● Data records
--*--

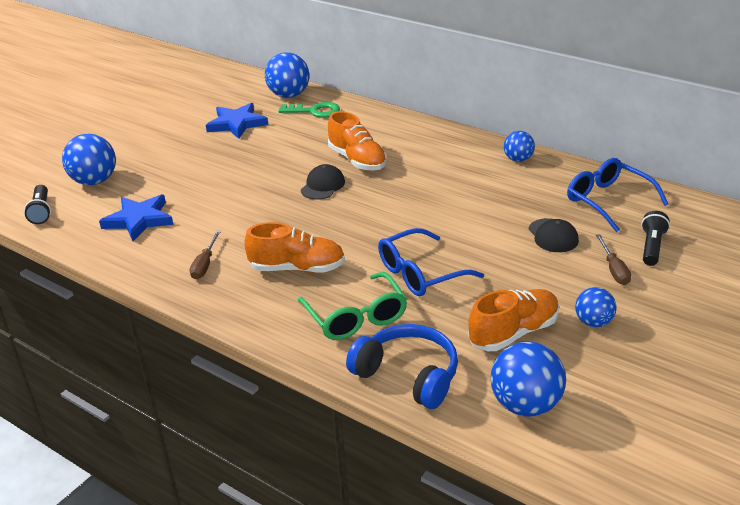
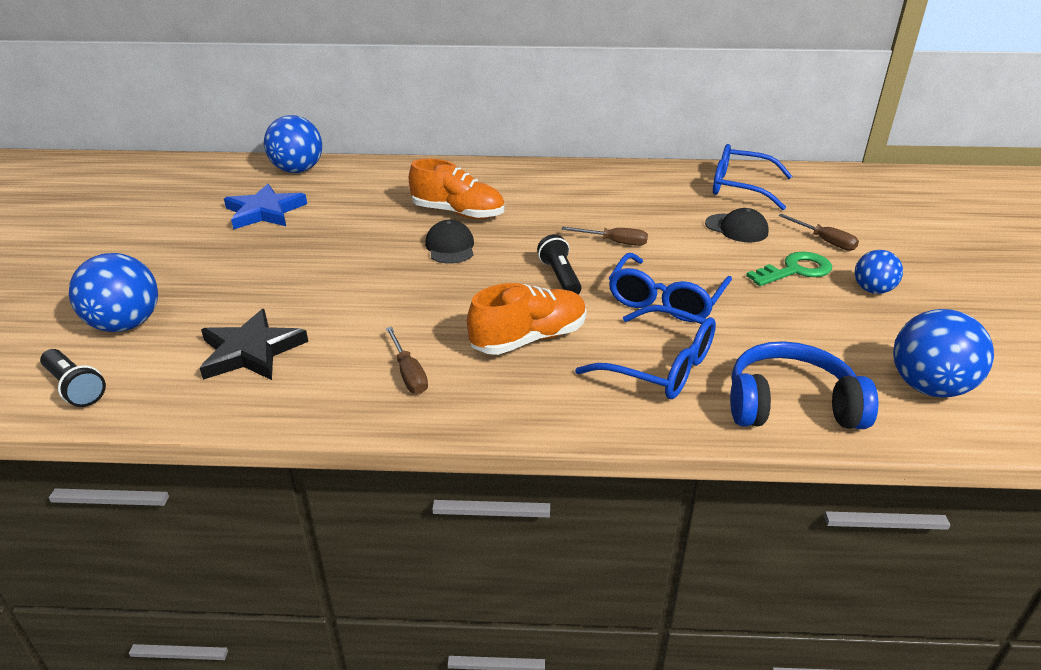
camera: 35 degrees left, 0 degrees up
(139, 220) = (251, 351): blue star -> black star
(315, 111) = (349, 179): green key -> green key (795, 270)
(356, 317) = (660, 366): green glasses -> blue glasses
(440, 217) = (614, 242): none -> brown screwdriver
(514, 333) = (824, 324): orange shoe -> none
(518, 159) = (617, 173): blue ball -> none
(652, 247) = (826, 214): black flashlight -> black flashlight (560, 277)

--*--

● Task instructions
Go through the entries and return each line where the word "black" occurs.

● Final answer
(139, 220) = (251, 351): blue star -> black star
(652, 247) = (826, 214): black flashlight -> black flashlight (560, 277)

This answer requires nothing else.